*** Records shown Section Begins ***

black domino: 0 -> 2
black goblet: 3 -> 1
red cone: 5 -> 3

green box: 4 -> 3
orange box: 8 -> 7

*** Records shown Section Ends ***
*** Records shown Section Begins ***

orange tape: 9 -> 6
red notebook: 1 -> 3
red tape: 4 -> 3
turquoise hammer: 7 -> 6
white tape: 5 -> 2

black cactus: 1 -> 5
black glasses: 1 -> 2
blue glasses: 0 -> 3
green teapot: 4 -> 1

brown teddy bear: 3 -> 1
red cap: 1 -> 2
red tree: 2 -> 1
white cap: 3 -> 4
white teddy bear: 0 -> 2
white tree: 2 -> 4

*** Records shown Section Ends ***
*** Records shown Section Begins ***

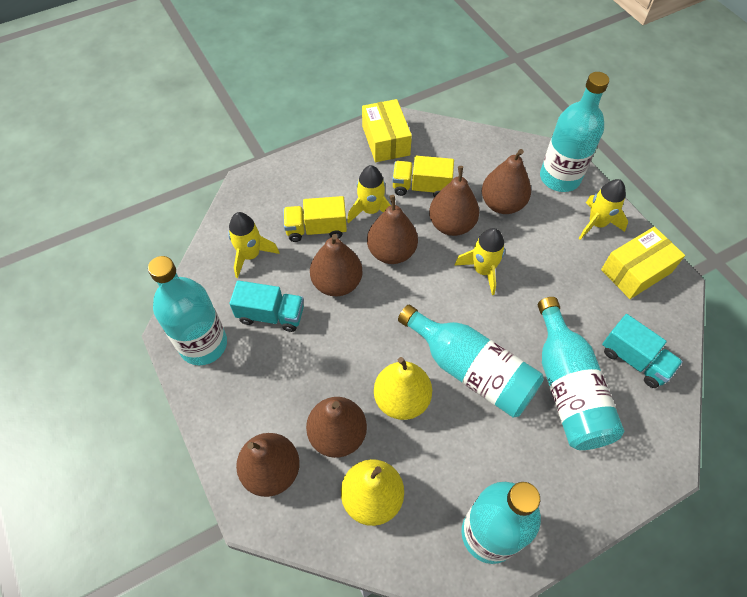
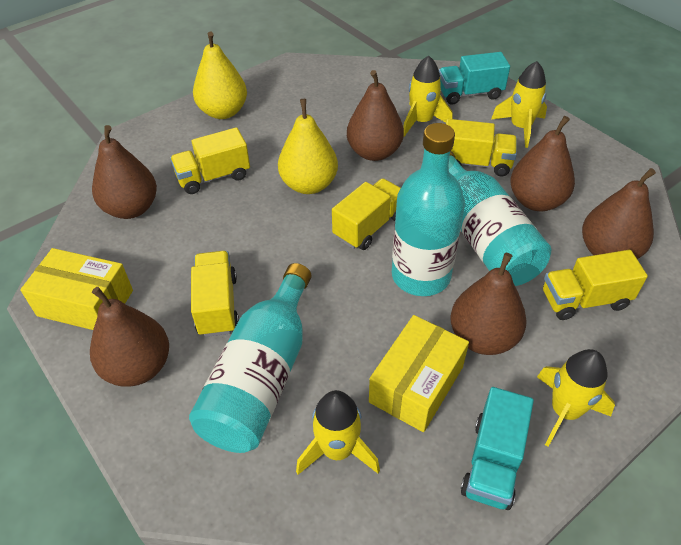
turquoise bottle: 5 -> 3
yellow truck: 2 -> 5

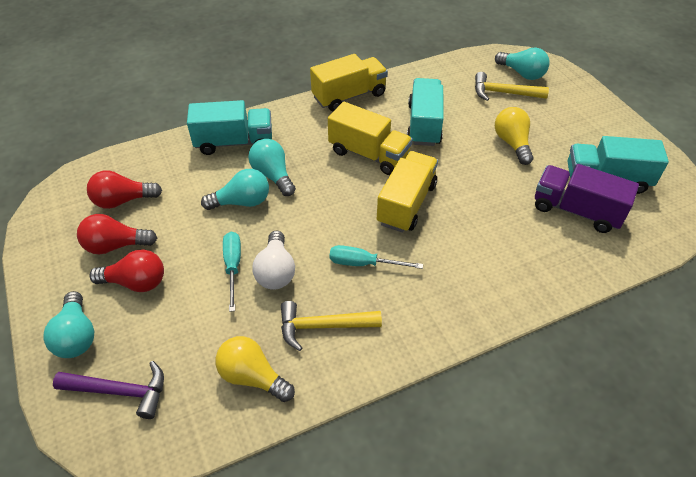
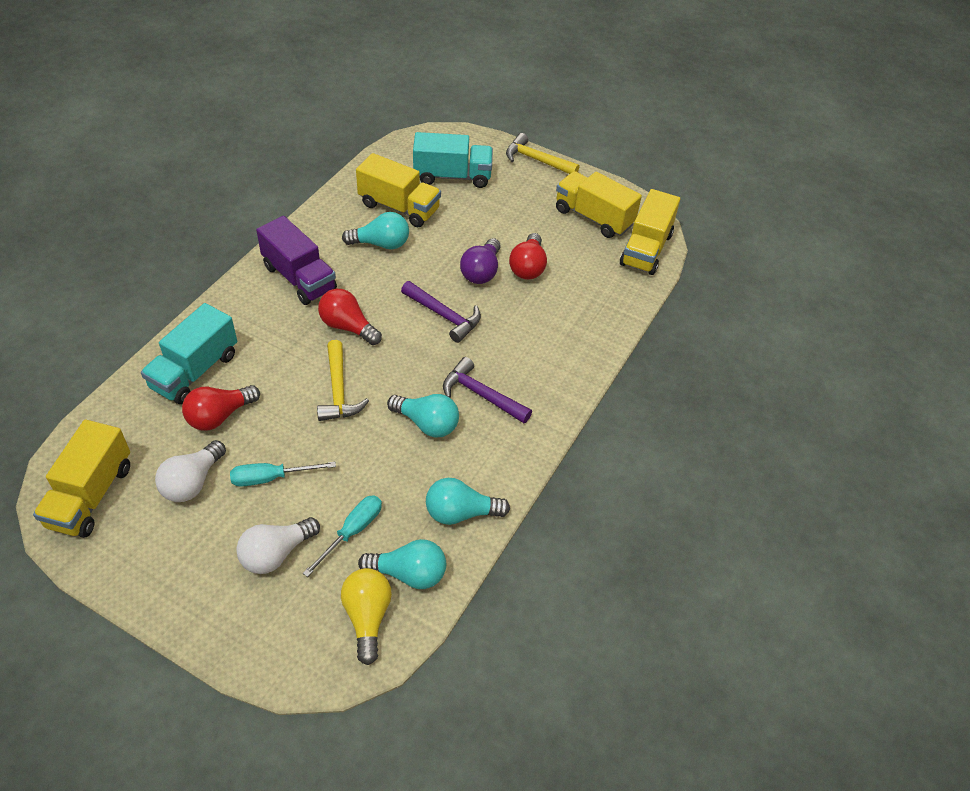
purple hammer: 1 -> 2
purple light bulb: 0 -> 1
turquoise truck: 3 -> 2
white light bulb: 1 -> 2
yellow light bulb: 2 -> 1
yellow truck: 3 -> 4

*** Records shown Section Ends ***

Everything from the line containing "black domino: 0 -> 2" through the line containing "orange box: 8 -> 7" in the material above should be retyped exactly, both ends included, and nothing more.

Task result:
black domino: 0 -> 2
black goblet: 3 -> 1
red cone: 5 -> 3

green box: 4 -> 3
orange box: 8 -> 7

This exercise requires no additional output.